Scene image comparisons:
◆ ◆ ◆ ◆
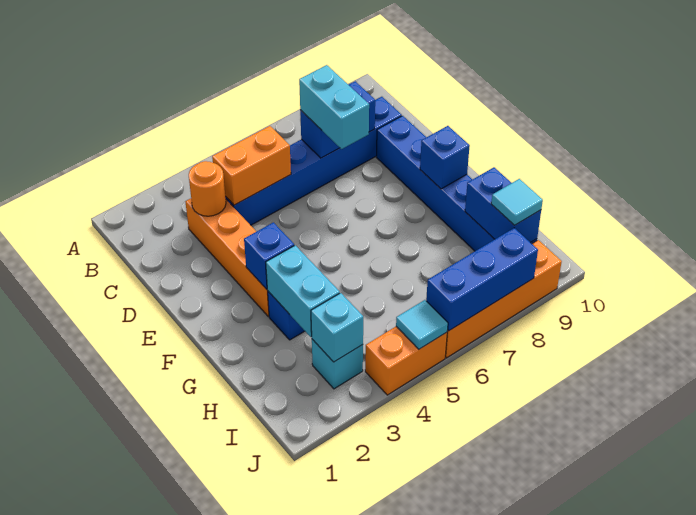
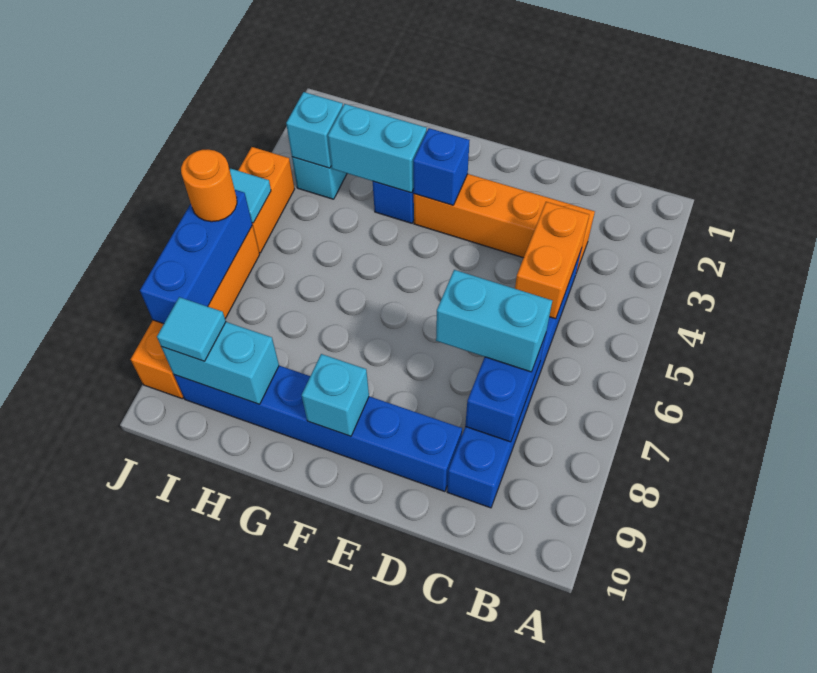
orange round brick C3 level 2 -> orange round brick J6 level 3
blue brick F9 level 2 -> cyan brick F9 level 2
blue brick H9:I9 level 2 -> cyan brick H9:I9 level 2

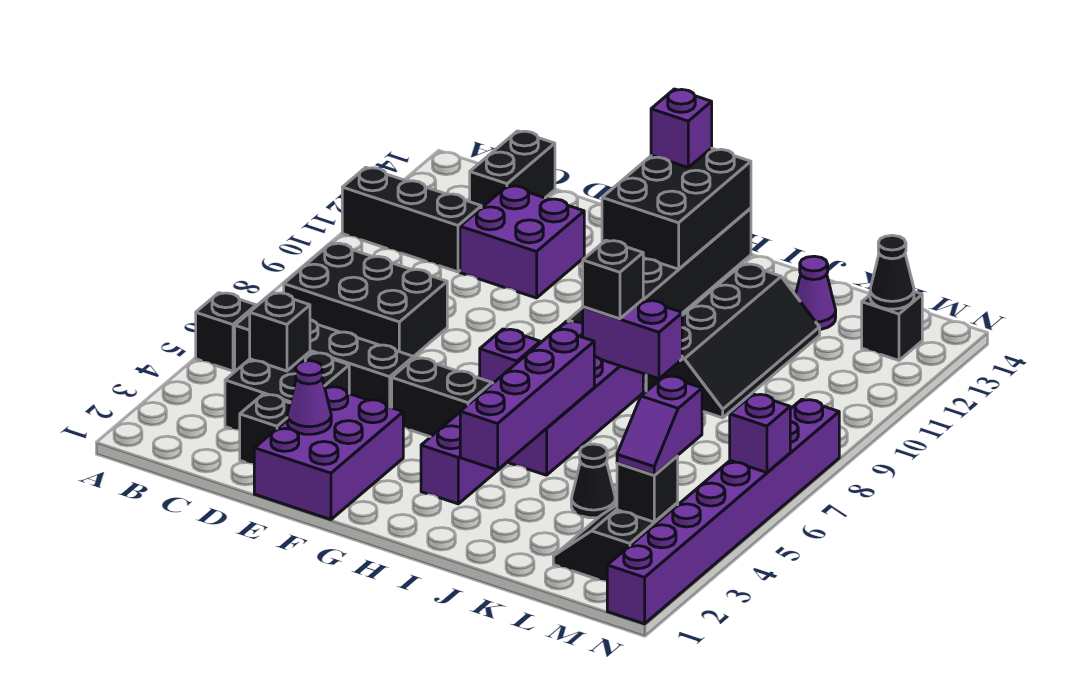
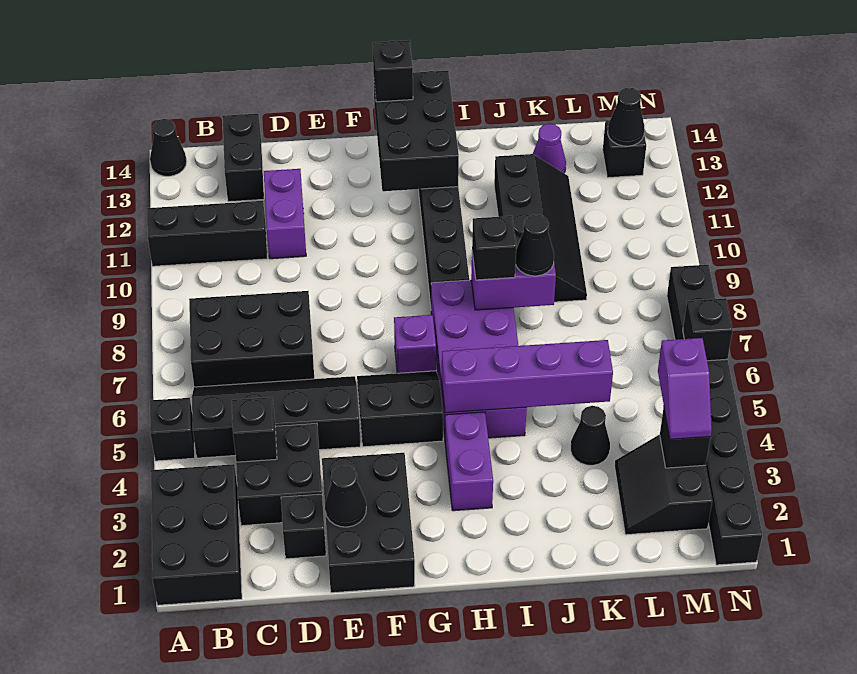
none -> black brick A1:B3 level 1
none -> black cone A14 level 1
purple brick D11:E12 level 1 -> purple brick D11:D12 level 1
purple brick E1:F3 level 1 -> black brick E1:F3 level 1
purple cone E2 level 2 -> black cone E2 level 2
purple brick G14 level 3 -> black brick G14 level 3
purple brick I3:I6 level 2 -> purple brick H5:K5 level 2
none -> black cone J8 level 3
purple brick N1:N8 level 1 -> black brick N1:N8 level 1
purple brick N6 level 2 -> black brick N6 level 2

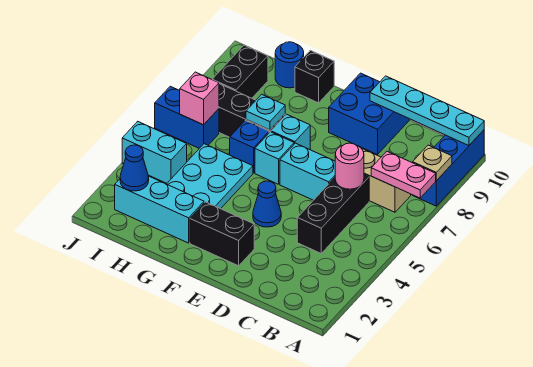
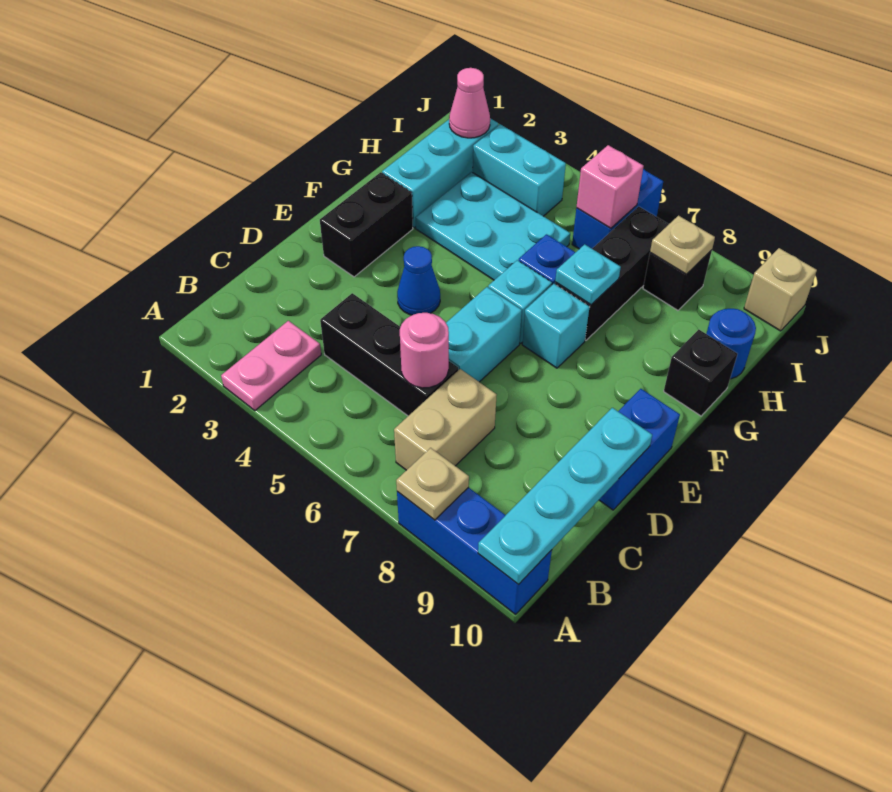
pink plate A7:B7 level 2 -> pink plate A3:B3 level 1
blue brick D9:E10 level 1 -> blue brick D10:E10 level 1
blue cone I2 level 2 -> pink cone I2 level 2
cyan brick I4:J4 level 1 -> cyan brick I3:I4 level 1
black brick I8:I9 level 1 -> black brick I8 level 1
none -> tan plate I8 level 2
none -> tan brick J10 level 1

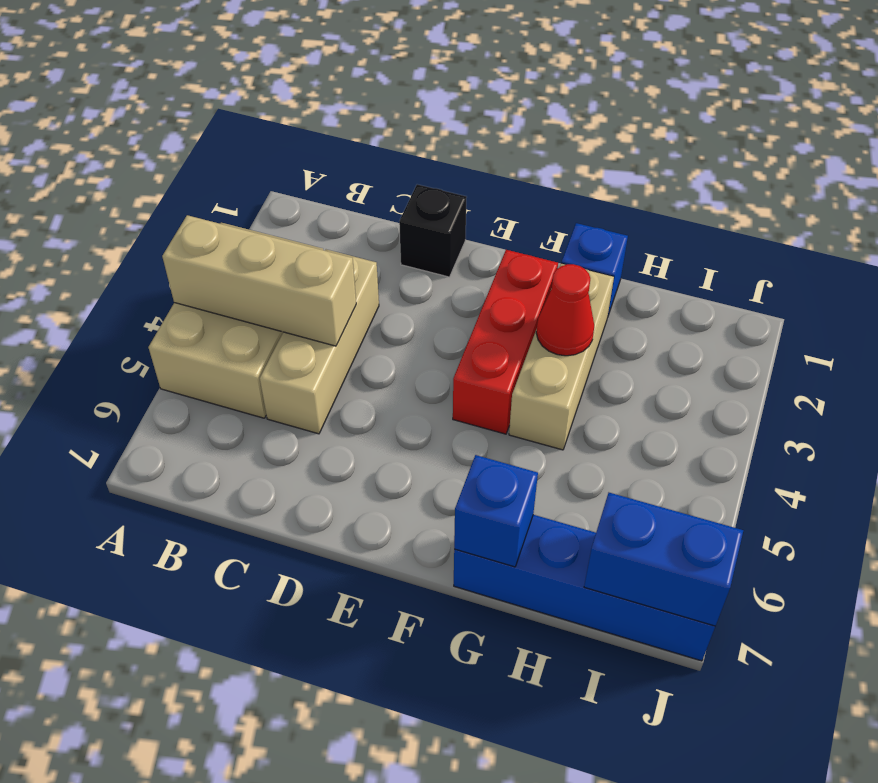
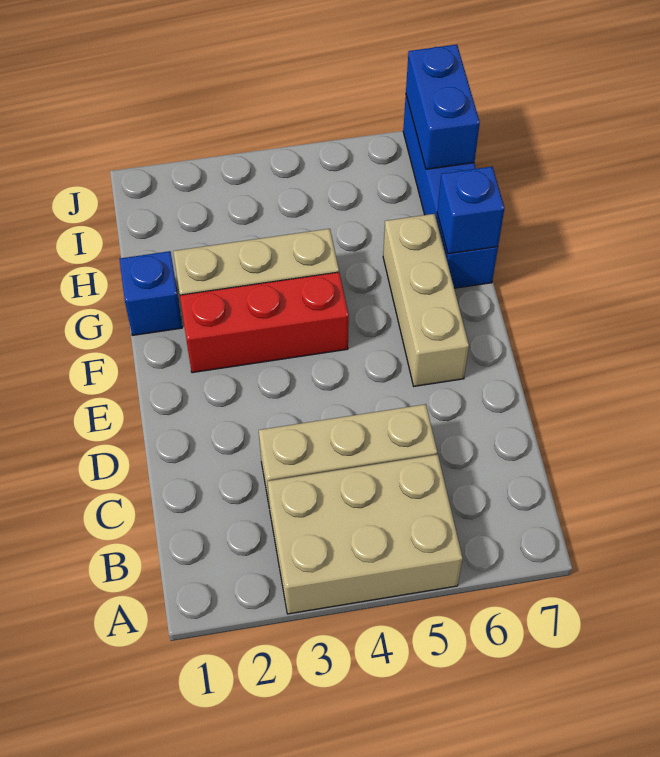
tan brick A4:C4 level 2 -> tan brick E6:G6 level 1
black brick D1 level 1 -> none
red cone G3 level 2 -> none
◆ ◆ ◆ ◆
# What the task asks
Your answer must be a verbatim copy of the entries above, with no images included.

# Answer box
orange round brick C3 level 2 -> orange round brick J6 level 3
blue brick F9 level 2 -> cyan brick F9 level 2
blue brick H9:I9 level 2 -> cyan brick H9:I9 level 2

none -> black brick A1:B3 level 1
none -> black cone A14 level 1
purple brick D11:E12 level 1 -> purple brick D11:D12 level 1
purple brick E1:F3 level 1 -> black brick E1:F3 level 1
purple cone E2 level 2 -> black cone E2 level 2
purple brick G14 level 3 -> black brick G14 level 3
purple brick I3:I6 level 2 -> purple brick H5:K5 level 2
none -> black cone J8 level 3
purple brick N1:N8 level 1 -> black brick N1:N8 level 1
purple brick N6 level 2 -> black brick N6 level 2

pink plate A7:B7 level 2 -> pink plate A3:B3 level 1
blue brick D9:E10 level 1 -> blue brick D10:E10 level 1
blue cone I2 level 2 -> pink cone I2 level 2
cyan brick I4:J4 level 1 -> cyan brick I3:I4 level 1
black brick I8:I9 level 1 -> black brick I8 level 1
none -> tan plate I8 level 2
none -> tan brick J10 level 1

tan brick A4:C4 level 2 -> tan brick E6:G6 level 1
black brick D1 level 1 -> none
red cone G3 level 2 -> none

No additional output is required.